• _Set task_:
Can you reproduce, word for word, the stretch of rows below from the one containing "orange diamond: moved 8 px right, 6 px up" through the last row, leaving the pictures out of your answer?

• _Listed records_:
* START *

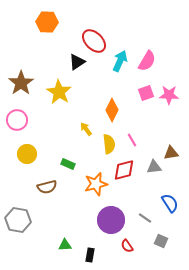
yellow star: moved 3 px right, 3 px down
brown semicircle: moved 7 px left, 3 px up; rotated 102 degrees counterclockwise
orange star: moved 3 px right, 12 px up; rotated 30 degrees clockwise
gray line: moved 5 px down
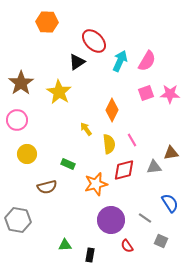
pink star: moved 1 px right, 1 px up
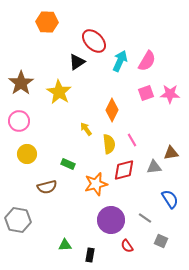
pink circle: moved 2 px right, 1 px down
blue semicircle: moved 4 px up
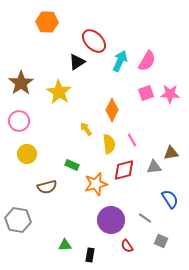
green rectangle: moved 4 px right, 1 px down
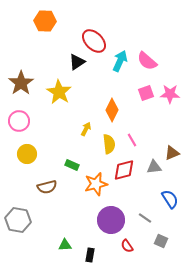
orange hexagon: moved 2 px left, 1 px up
pink semicircle: rotated 100 degrees clockwise
yellow arrow: rotated 64 degrees clockwise
brown triangle: moved 1 px right; rotated 14 degrees counterclockwise
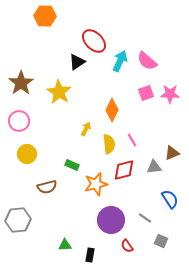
orange hexagon: moved 5 px up
gray hexagon: rotated 15 degrees counterclockwise
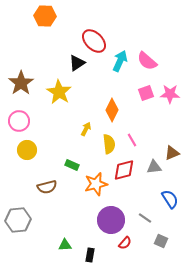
black triangle: moved 1 px down
yellow circle: moved 4 px up
red semicircle: moved 2 px left, 3 px up; rotated 104 degrees counterclockwise
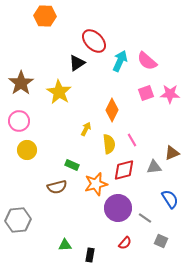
brown semicircle: moved 10 px right
purple circle: moved 7 px right, 12 px up
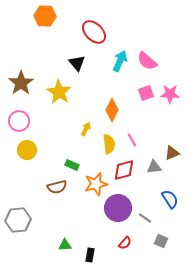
red ellipse: moved 9 px up
black triangle: rotated 36 degrees counterclockwise
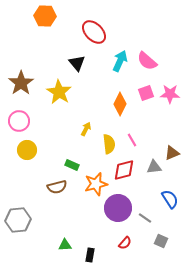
orange diamond: moved 8 px right, 6 px up
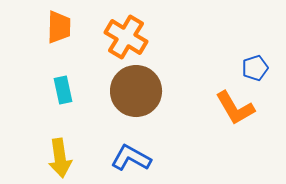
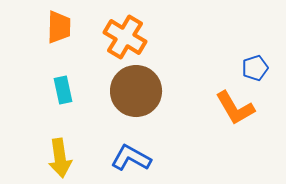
orange cross: moved 1 px left
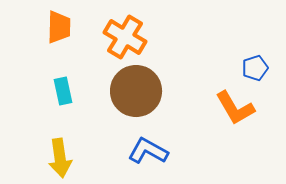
cyan rectangle: moved 1 px down
blue L-shape: moved 17 px right, 7 px up
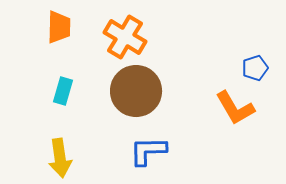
cyan rectangle: rotated 28 degrees clockwise
blue L-shape: rotated 30 degrees counterclockwise
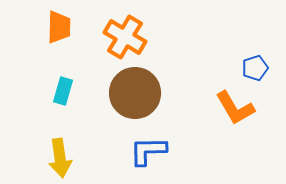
brown circle: moved 1 px left, 2 px down
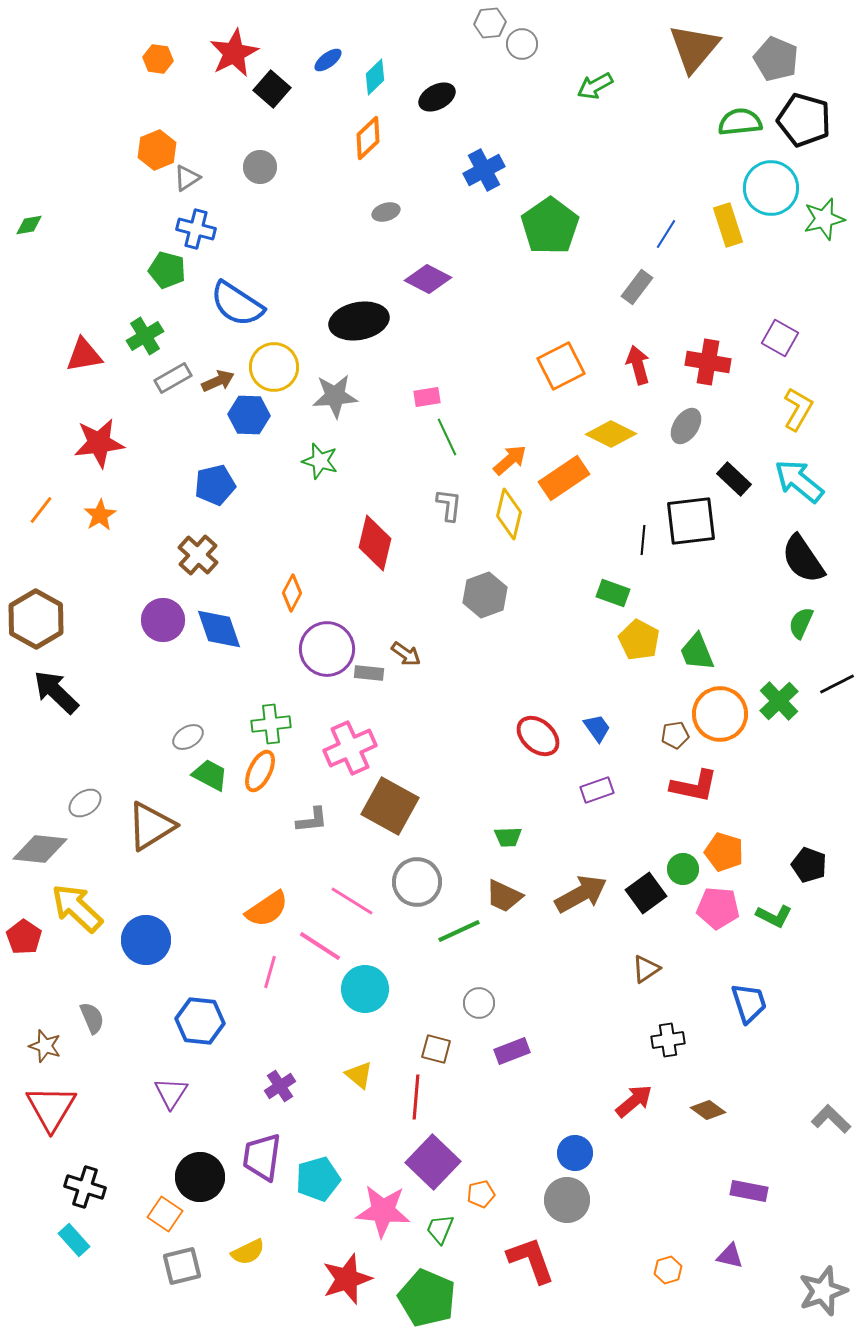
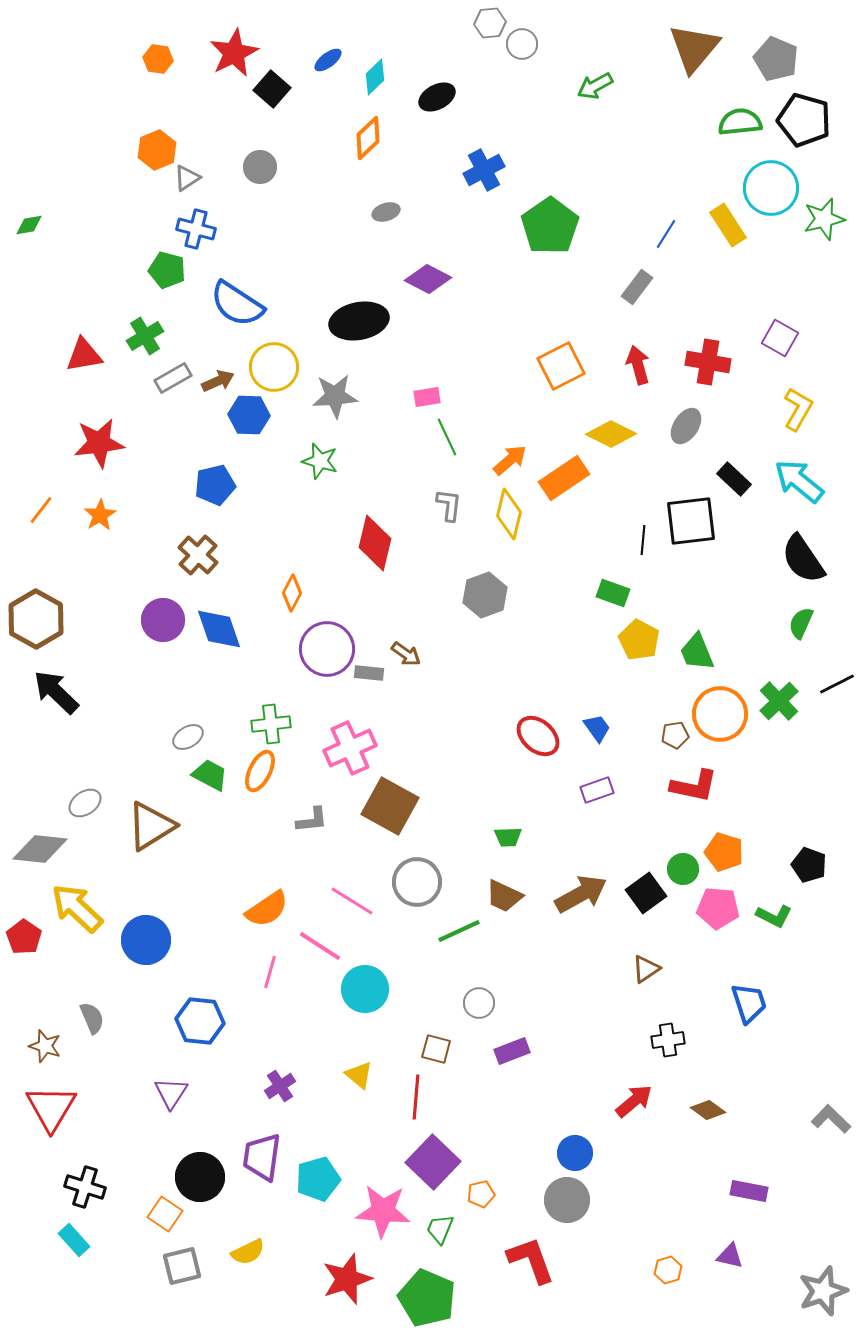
yellow rectangle at (728, 225): rotated 15 degrees counterclockwise
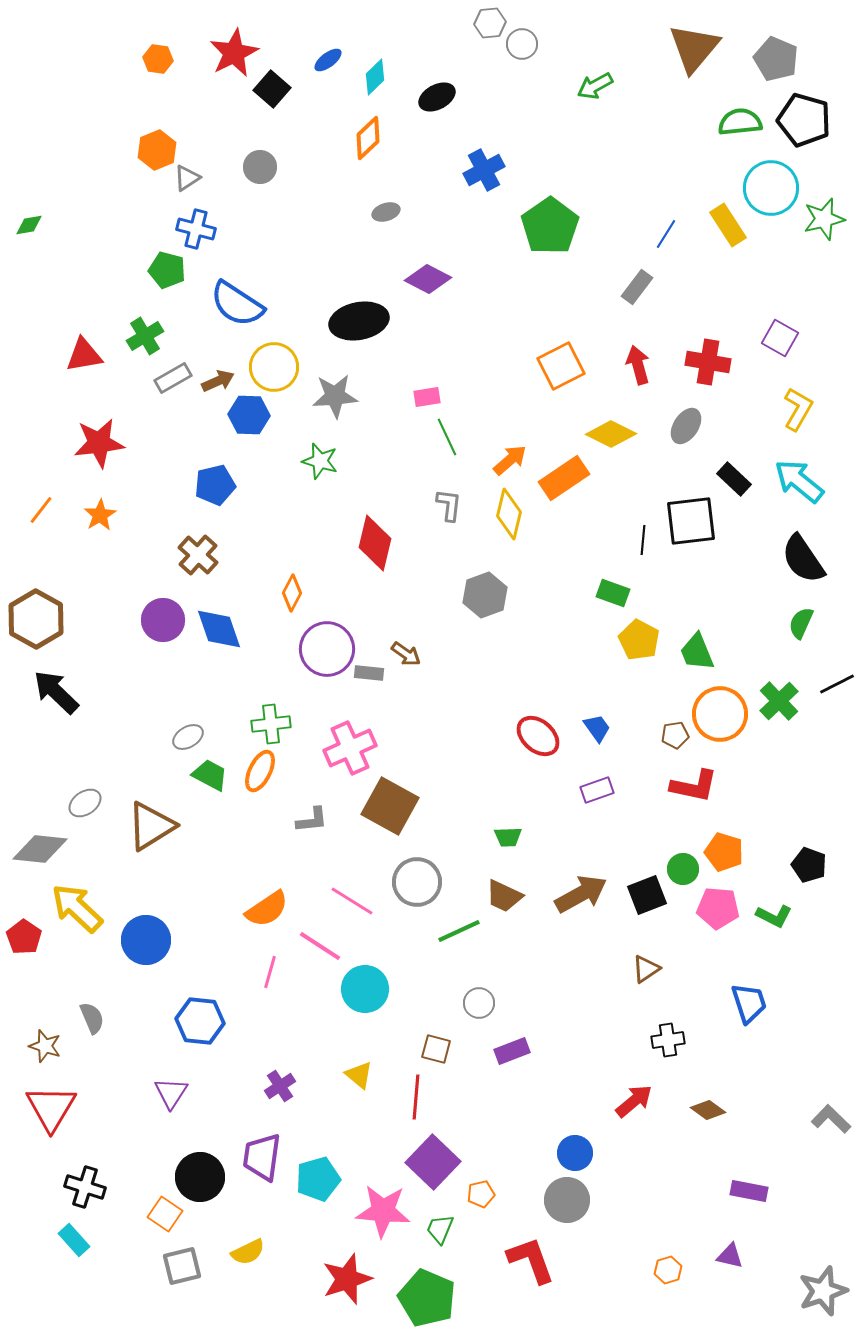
black square at (646, 893): moved 1 px right, 2 px down; rotated 15 degrees clockwise
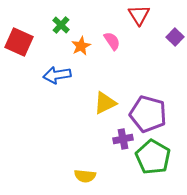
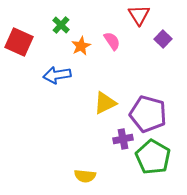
purple square: moved 12 px left, 2 px down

* END *

• _Written solution_:
orange diamond: moved 8 px right, 6 px up
orange cross: moved 1 px left
cyan rectangle: moved 1 px down
blue L-shape: moved 17 px right, 7 px up
cyan rectangle: rotated 28 degrees clockwise
blue L-shape: rotated 30 degrees counterclockwise
brown circle: moved 1 px left, 2 px down
yellow rectangle at (728, 225): rotated 15 degrees counterclockwise
black square at (646, 893): moved 1 px right, 2 px down; rotated 15 degrees clockwise
purple square: moved 12 px left, 2 px down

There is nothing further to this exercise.